Spatial object tracking data —
*-*-*
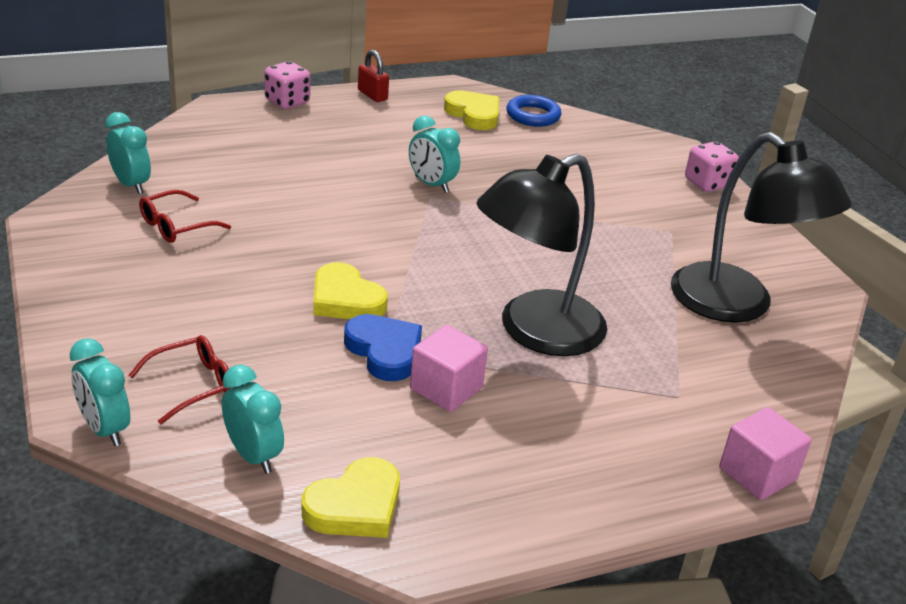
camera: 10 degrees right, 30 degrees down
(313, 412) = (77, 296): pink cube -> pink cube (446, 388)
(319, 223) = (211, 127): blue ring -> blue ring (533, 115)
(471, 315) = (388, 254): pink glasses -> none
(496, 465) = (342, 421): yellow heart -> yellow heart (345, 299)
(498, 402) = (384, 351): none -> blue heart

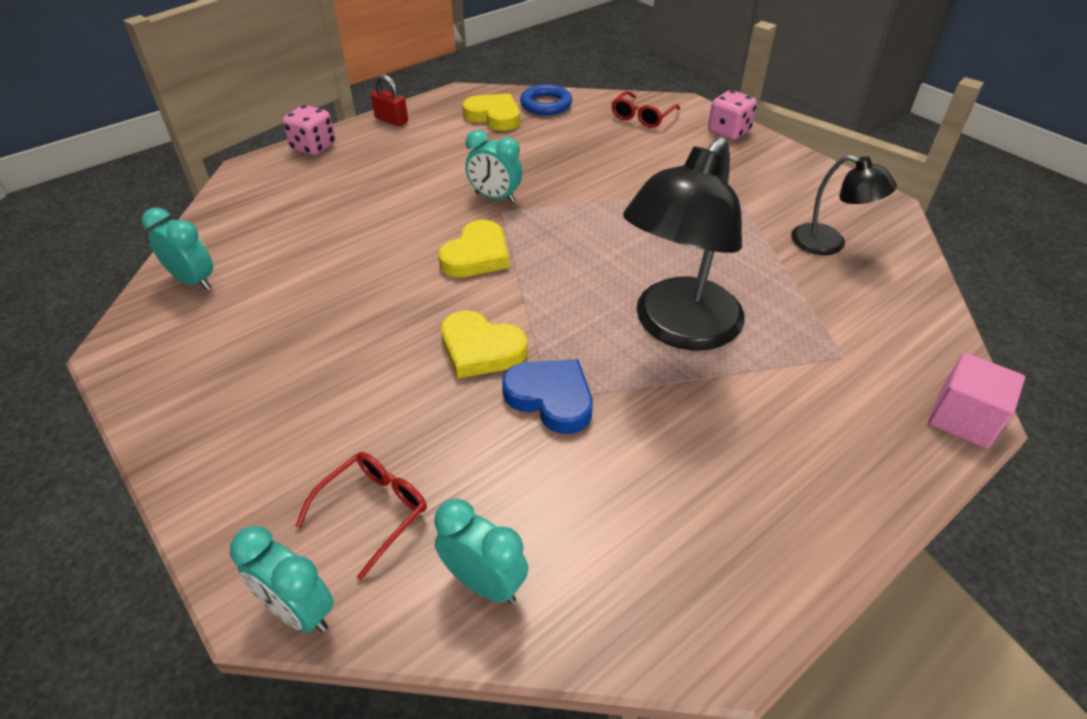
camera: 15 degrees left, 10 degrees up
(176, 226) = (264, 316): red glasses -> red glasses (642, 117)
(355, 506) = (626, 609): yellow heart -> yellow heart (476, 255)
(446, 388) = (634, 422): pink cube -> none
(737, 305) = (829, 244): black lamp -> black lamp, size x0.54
*-*-*
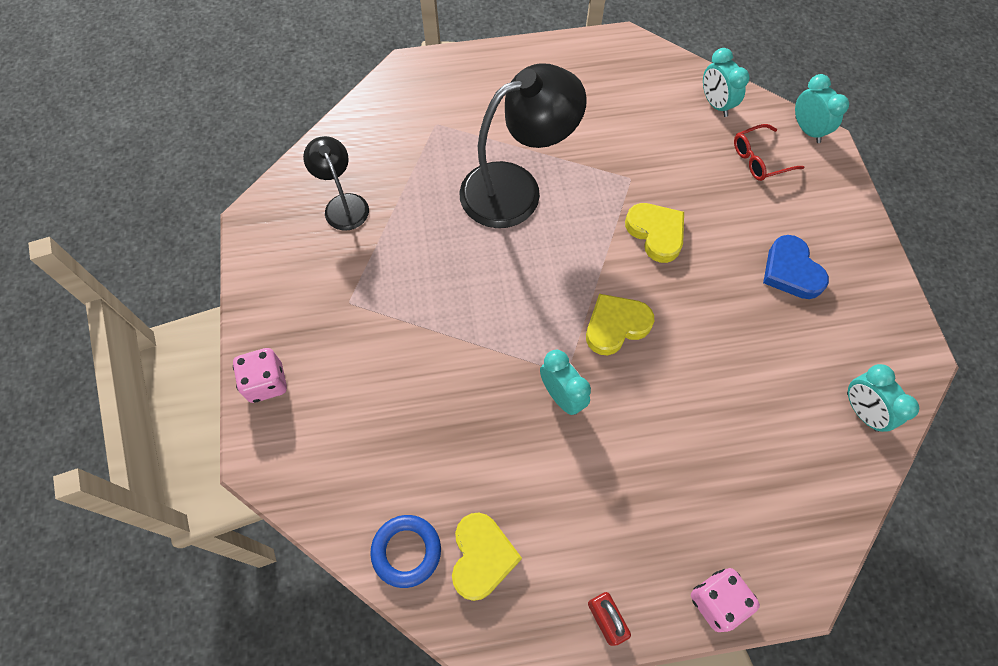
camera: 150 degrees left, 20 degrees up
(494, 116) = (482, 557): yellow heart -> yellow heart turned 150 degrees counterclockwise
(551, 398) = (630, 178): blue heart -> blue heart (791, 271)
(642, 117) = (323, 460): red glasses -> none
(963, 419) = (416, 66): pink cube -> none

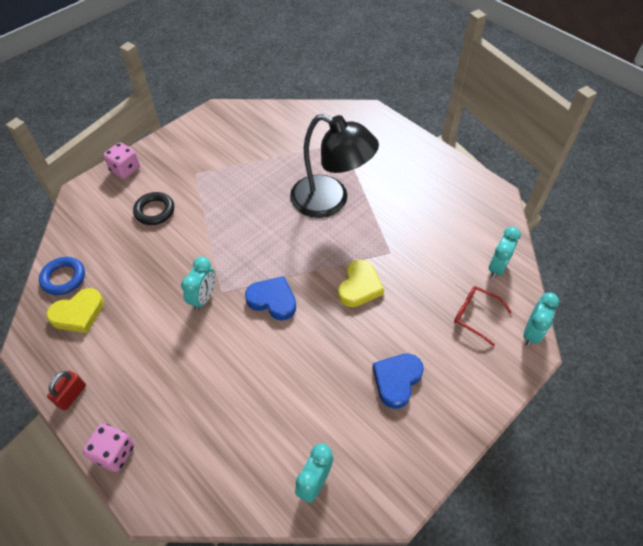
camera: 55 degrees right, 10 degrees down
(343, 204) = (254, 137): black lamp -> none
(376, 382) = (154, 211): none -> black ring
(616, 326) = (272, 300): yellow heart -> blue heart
*-*-*
What is being asked —
Return all lines from the entries that contain the string "lamp".

Problem solution —
(737, 305) = (829, 244): black lamp -> black lamp, size x0.54
(343, 204) = (254, 137): black lamp -> none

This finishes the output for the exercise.